TO DO: Look below for the line that contains "(204, 192) = (416, 263): purple", then copy it and each following line exactly, through and including the line that contains "(538, 123) = (949, 245): none".

+++++

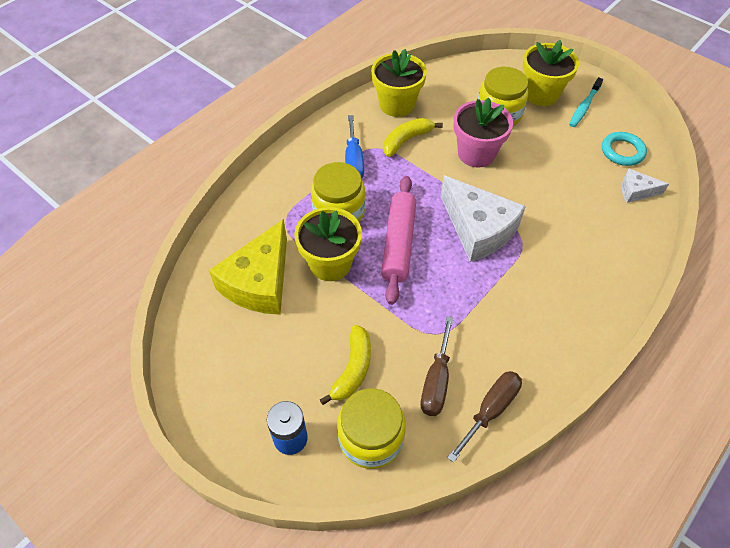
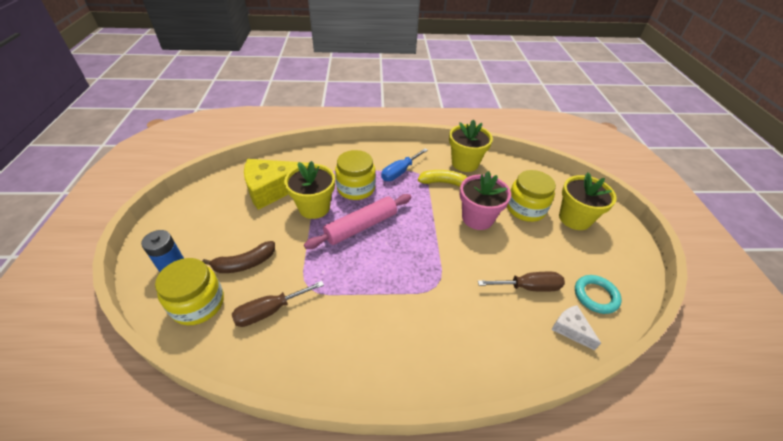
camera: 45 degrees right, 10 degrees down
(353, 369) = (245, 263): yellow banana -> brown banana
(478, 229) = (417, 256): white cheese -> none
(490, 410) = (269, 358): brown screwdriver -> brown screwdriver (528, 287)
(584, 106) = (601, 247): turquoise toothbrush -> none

+++++

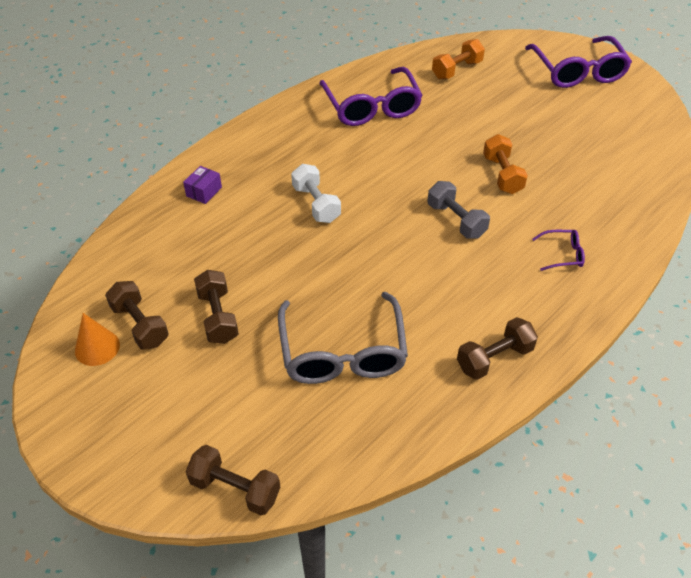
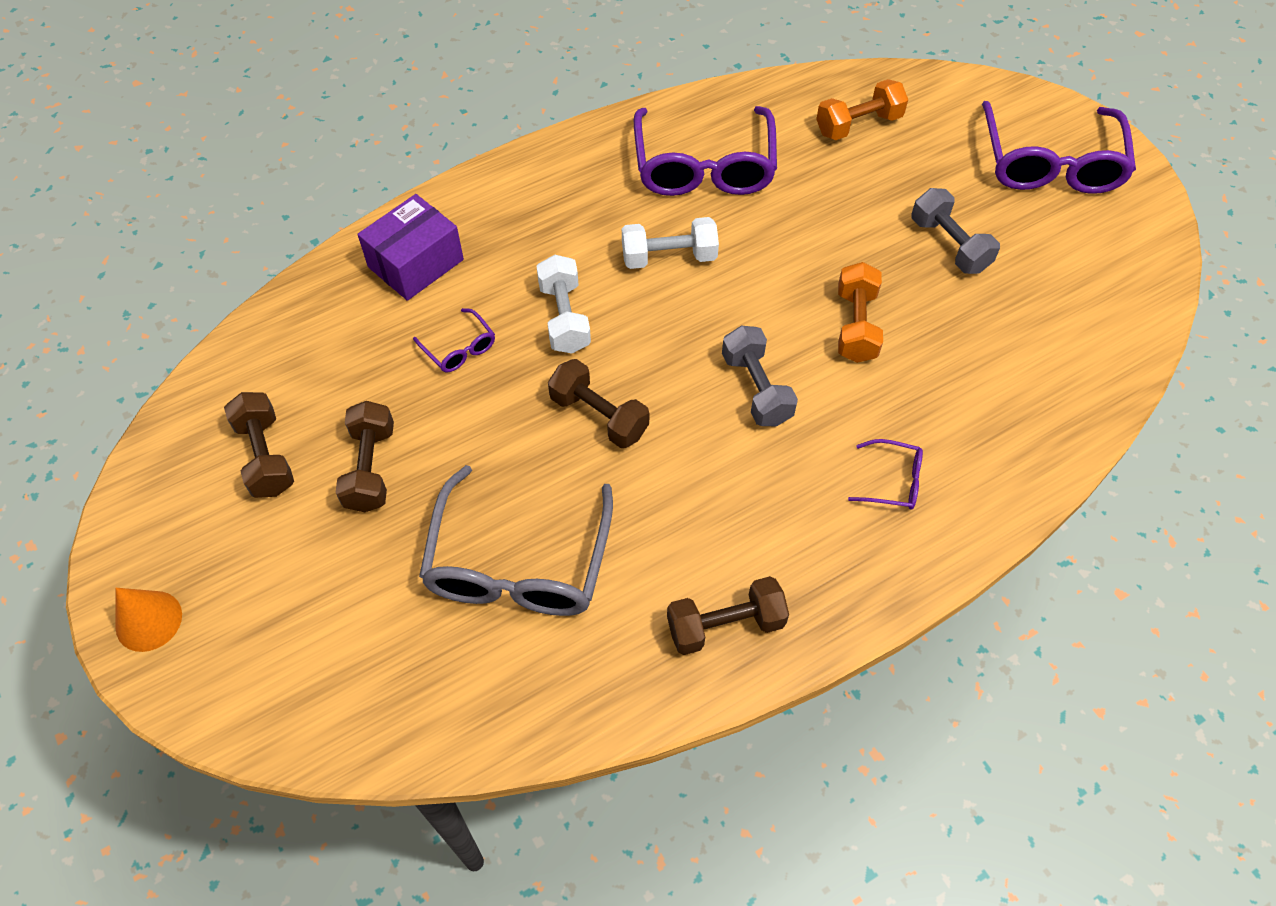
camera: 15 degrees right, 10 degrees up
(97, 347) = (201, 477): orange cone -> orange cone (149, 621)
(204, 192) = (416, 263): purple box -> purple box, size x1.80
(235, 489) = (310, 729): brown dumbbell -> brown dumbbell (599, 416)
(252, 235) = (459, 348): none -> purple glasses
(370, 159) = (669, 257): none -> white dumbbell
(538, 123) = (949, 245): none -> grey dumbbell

+++++

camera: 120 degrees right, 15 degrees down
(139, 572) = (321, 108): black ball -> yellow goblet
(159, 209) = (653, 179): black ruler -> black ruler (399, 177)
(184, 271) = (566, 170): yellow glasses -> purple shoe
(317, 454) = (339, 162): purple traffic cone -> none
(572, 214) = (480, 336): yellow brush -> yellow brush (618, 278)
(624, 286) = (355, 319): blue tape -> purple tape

+++++

YOUR SOLUTION:
(204, 192) = (416, 263): purple box -> purple box, size x1.80
(235, 489) = (310, 729): brown dumbbell -> brown dumbbell (599, 416)
(252, 235) = (459, 348): none -> purple glasses
(370, 159) = (669, 257): none -> white dumbbell
(538, 123) = (949, 245): none -> grey dumbbell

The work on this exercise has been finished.